▶ [Instructions to follow]: Only a verbatim restatement of the lines from the one with "black arrow: (54, 313)" through the end of the listing below is wanted. Pictures should be left out.
*** Input ***
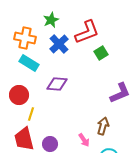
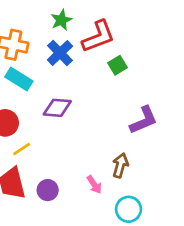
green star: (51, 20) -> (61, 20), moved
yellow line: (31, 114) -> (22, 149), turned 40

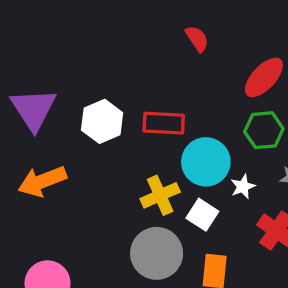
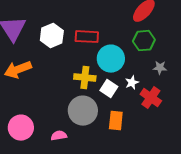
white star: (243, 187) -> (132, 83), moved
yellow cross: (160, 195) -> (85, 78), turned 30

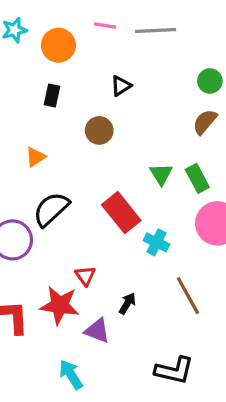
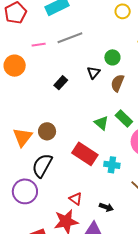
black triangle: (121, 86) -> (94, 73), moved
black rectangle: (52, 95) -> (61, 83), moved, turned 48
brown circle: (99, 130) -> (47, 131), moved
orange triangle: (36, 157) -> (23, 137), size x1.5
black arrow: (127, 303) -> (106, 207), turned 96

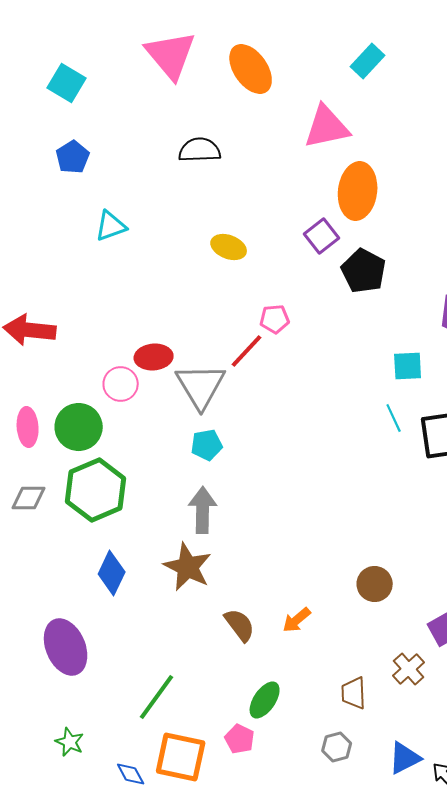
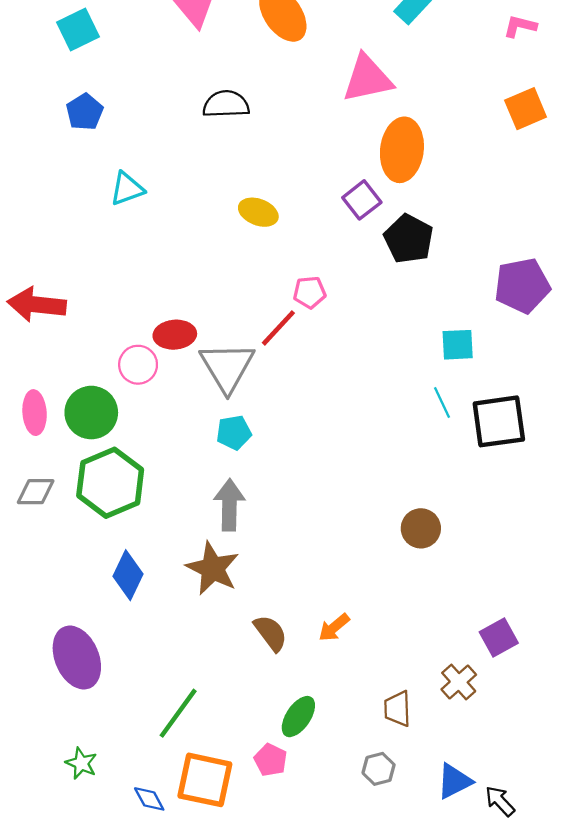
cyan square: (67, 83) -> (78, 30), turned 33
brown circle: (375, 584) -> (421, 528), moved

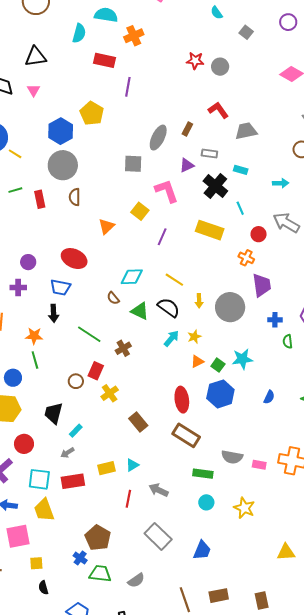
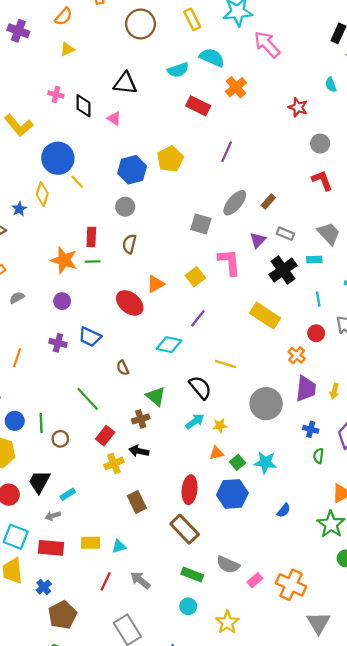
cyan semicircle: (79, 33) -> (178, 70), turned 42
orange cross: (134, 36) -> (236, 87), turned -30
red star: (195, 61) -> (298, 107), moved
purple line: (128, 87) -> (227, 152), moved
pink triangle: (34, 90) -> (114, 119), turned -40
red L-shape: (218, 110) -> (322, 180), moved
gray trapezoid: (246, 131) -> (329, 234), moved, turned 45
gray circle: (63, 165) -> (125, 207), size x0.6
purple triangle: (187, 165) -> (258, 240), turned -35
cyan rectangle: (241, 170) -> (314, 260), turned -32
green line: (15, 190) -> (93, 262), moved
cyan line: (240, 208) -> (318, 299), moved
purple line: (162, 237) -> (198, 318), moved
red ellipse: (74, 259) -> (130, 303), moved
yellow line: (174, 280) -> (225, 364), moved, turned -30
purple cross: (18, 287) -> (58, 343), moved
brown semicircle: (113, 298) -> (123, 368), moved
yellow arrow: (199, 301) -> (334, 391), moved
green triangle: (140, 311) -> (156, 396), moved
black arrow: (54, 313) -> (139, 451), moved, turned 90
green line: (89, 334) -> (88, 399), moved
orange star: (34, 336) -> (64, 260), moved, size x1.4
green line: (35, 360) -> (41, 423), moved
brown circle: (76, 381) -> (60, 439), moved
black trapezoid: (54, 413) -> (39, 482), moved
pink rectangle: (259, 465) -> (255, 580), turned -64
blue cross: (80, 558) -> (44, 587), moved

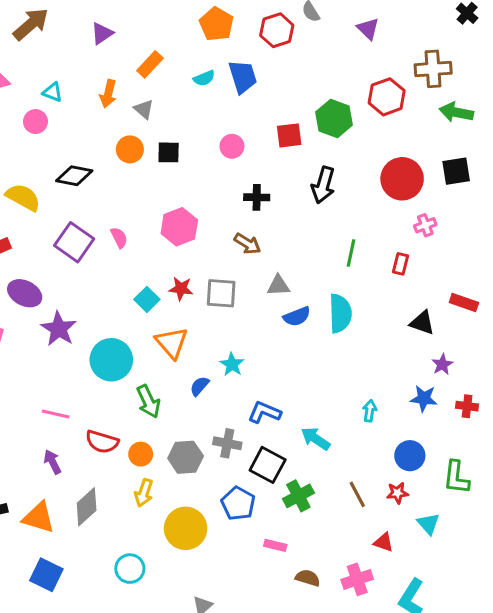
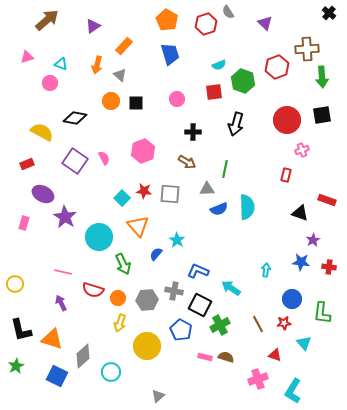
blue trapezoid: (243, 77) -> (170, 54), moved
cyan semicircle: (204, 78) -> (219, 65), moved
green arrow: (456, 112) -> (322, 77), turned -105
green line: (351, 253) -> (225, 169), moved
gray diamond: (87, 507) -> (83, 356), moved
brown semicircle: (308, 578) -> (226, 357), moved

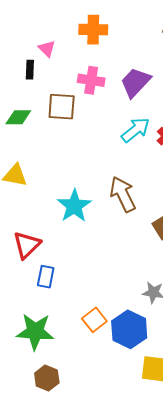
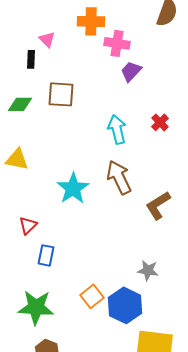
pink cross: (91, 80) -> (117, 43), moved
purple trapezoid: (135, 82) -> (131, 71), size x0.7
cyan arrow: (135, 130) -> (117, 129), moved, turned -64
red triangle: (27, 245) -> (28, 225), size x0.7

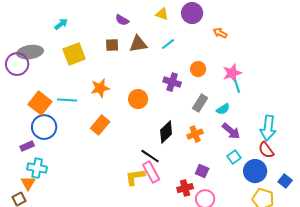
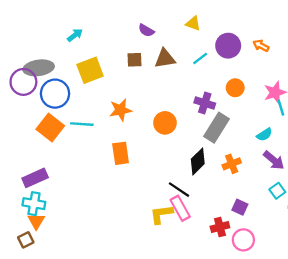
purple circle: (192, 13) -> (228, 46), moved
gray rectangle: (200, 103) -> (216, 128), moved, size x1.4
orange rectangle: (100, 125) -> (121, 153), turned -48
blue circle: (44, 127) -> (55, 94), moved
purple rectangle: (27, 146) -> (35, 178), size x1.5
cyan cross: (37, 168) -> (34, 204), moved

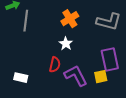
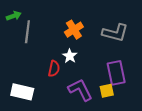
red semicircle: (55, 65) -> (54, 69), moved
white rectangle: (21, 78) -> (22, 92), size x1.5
*** End of Input ***
▶ [Task result]:
black arrow: (54, 313) -> (139, 451), moved, turned 90
green line: (89, 334) -> (88, 399), moved
orange star: (34, 336) -> (64, 260), moved, size x1.4
green line: (35, 360) -> (41, 423), moved
brown circle: (76, 381) -> (60, 439), moved
black trapezoid: (54, 413) -> (39, 482), moved
pink rectangle: (259, 465) -> (255, 580), turned -64
blue cross: (80, 558) -> (44, 587), moved

blue trapezoid: (243, 77) -> (170, 54), moved
cyan semicircle: (204, 78) -> (219, 65), moved
green arrow: (456, 112) -> (322, 77), turned -105
green line: (351, 253) -> (225, 169), moved
gray diamond: (87, 507) -> (83, 356), moved
brown semicircle: (308, 578) -> (226, 357), moved

pink cross: (91, 80) -> (117, 43), moved
purple trapezoid: (135, 82) -> (131, 71), size x0.7
cyan arrow: (135, 130) -> (117, 129), moved, turned -64
red triangle: (27, 245) -> (28, 225), size x0.7

purple circle: (192, 13) -> (228, 46), moved
gray rectangle: (200, 103) -> (216, 128), moved, size x1.4
orange rectangle: (100, 125) -> (121, 153), turned -48
blue circle: (44, 127) -> (55, 94), moved
purple rectangle: (27, 146) -> (35, 178), size x1.5
cyan cross: (37, 168) -> (34, 204), moved

red semicircle: (55, 65) -> (54, 69), moved
white rectangle: (21, 78) -> (22, 92), size x1.5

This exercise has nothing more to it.